===== Data excerpt =====
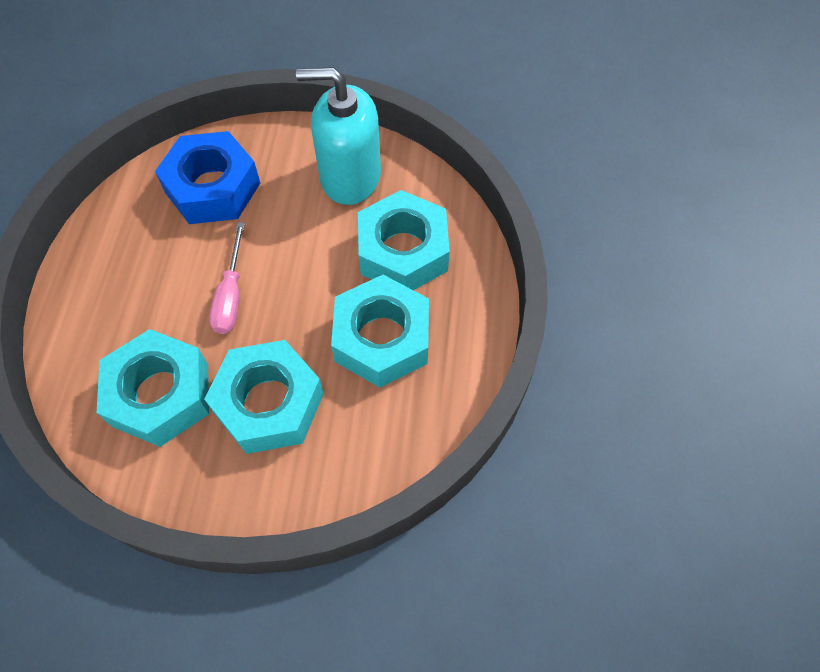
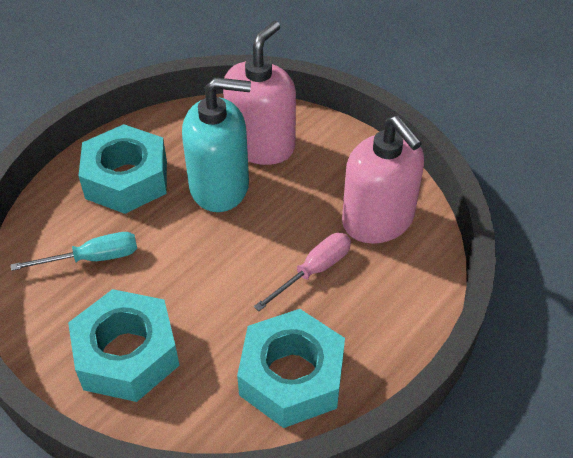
blue nut: 1 -> 0
pink soap dispenser: 0 -> 2
turquoise nut: 4 -> 3
turquoise screwdriver: 0 -> 1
=====
When you copy the listing, keep every line exactly as it is but leave out all images.

blue nut: 1 -> 0
pink soap dispenser: 0 -> 2
turquoise nut: 4 -> 3
turquoise screwdriver: 0 -> 1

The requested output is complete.